> [WORK TASK]: All of the entries below, duplicated exactly, make up the answer.
* * * * *
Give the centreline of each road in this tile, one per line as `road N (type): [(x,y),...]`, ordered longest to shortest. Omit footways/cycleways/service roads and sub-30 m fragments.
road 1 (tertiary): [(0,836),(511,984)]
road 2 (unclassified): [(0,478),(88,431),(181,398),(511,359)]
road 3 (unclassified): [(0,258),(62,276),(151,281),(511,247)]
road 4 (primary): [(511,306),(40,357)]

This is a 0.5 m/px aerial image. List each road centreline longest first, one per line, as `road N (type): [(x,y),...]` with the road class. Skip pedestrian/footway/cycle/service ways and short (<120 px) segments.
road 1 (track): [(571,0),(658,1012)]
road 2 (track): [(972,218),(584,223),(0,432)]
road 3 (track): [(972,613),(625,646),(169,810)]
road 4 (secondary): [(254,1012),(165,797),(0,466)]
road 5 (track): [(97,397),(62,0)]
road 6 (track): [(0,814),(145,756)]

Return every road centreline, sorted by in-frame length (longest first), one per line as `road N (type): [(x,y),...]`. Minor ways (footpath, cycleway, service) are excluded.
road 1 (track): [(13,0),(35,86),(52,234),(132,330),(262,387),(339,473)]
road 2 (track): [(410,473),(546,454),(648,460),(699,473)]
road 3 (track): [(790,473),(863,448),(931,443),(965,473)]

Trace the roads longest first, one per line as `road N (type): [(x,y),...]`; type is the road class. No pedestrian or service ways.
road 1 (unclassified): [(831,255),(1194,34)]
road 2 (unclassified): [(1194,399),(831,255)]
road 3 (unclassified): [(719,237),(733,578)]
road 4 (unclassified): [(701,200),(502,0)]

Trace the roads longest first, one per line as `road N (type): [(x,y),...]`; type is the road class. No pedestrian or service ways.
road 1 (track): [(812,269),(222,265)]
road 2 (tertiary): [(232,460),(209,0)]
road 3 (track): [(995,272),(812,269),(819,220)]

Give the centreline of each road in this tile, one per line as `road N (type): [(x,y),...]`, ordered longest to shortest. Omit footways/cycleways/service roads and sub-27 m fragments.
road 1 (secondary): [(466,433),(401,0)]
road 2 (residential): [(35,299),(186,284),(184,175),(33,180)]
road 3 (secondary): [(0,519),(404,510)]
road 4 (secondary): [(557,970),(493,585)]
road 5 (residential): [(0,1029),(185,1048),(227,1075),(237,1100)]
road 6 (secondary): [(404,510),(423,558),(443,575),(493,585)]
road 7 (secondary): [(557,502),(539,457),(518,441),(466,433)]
* * * * *
> [COMPLETED EXERCISE]:
Give the centreline of each road in this tile, one per line as `road N (type): [(x,y),...]`, ordered longest to shortest. Omit footways/cycleways/service roads and sub-30 m fragments.
road 1 (tertiary): [(0,836),(511,984)]
road 2 (unclassified): [(0,478),(88,431),(181,398),(511,359)]
road 3 (unclassified): [(0,258),(62,276),(151,281),(511,247)]
road 4 (primary): [(511,306),(40,357)]

This is a 0.5 m/px aerial image. List each road centreline longest first, one per line, as `road N (type): [(x,y),...]` with the road class. Skip pedestrian/footway/cycle/service ways and short (<120 px) segments.
road 1 (track): [(571,0),(658,1012)]
road 2 (track): [(972,218),(584,223),(0,432)]
road 3 (track): [(972,613),(625,646),(169,810)]
road 4 (secondary): [(254,1012),(165,797),(0,466)]
road 5 (track): [(97,397),(62,0)]
road 6 (track): [(0,814),(145,756)]

Return every road centreline, sorted by in-frame length (longest first), one per line as `road N (type): [(x,y),...]`. Minor ways (footpath, cycleway, service) are excluded.
road 1 (track): [(13,0),(35,86),(52,234),(132,330),(262,387),(339,473)]
road 2 (track): [(410,473),(546,454),(648,460),(699,473)]
road 3 (track): [(790,473),(863,448),(931,443),(965,473)]

Trace the roads longest first, one per line as `road N (type): [(x,y),...]`; type is the road class. No pedestrian or service ways.
road 1 (unclassified): [(831,255),(1194,34)]
road 2 (unclassified): [(1194,399),(831,255)]
road 3 (unclassified): [(719,237),(733,578)]
road 4 (unclassified): [(701,200),(502,0)]

Trace the roads longest first, one per line as `road N (type): [(x,y),...]`; type is the road class. No pedestrian or service ways.
road 1 (track): [(812,269),(222,265)]
road 2 (tertiary): [(232,460),(209,0)]
road 3 (track): [(995,272),(812,269),(819,220)]

Give the centreline of each road in this tile, one per line as `road N (type): [(x,y),...]`, ordered longest to shortest. Omit footways/cycleways/service roads and sub-27 m fragments.
road 1 (secondary): [(466,433),(401,0)]
road 2 (residential): [(35,299),(186,284),(184,175),(33,180)]
road 3 (secondary): [(0,519),(404,510)]
road 4 (secondary): [(557,970),(493,585)]
road 5 (residential): [(0,1029),(185,1048),(227,1075),(237,1100)]
road 6 (secondary): [(404,510),(423,558),(443,575),(493,585)]
road 7 (secondary): [(557,502),(539,457),(518,441),(466,433)]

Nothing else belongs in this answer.